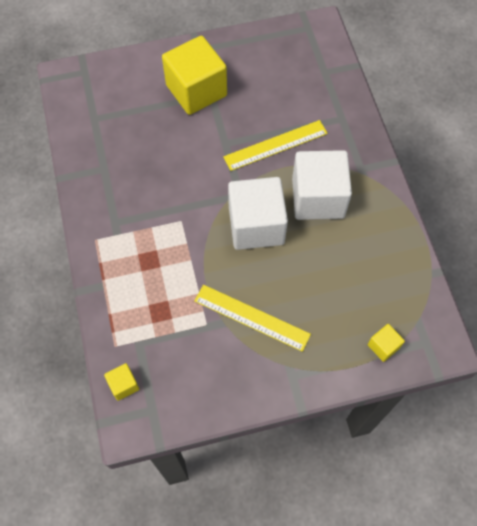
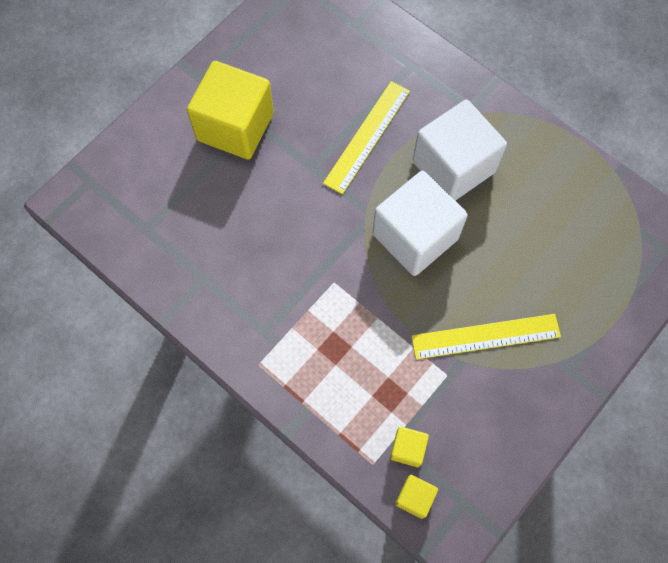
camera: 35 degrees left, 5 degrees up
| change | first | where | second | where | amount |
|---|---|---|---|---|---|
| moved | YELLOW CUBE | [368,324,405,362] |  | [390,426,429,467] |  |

═══

*Work instruction*
Output the line that contains "where | amount |", followed by every later line in the listing, with no line omitted and none added.

*Problem solution*
| change | first | where | second | where | amount |
|---|---|---|---|---|---|
| moved | YELLOW CUBE | [368,324,405,362] |  | [390,426,429,467] |  |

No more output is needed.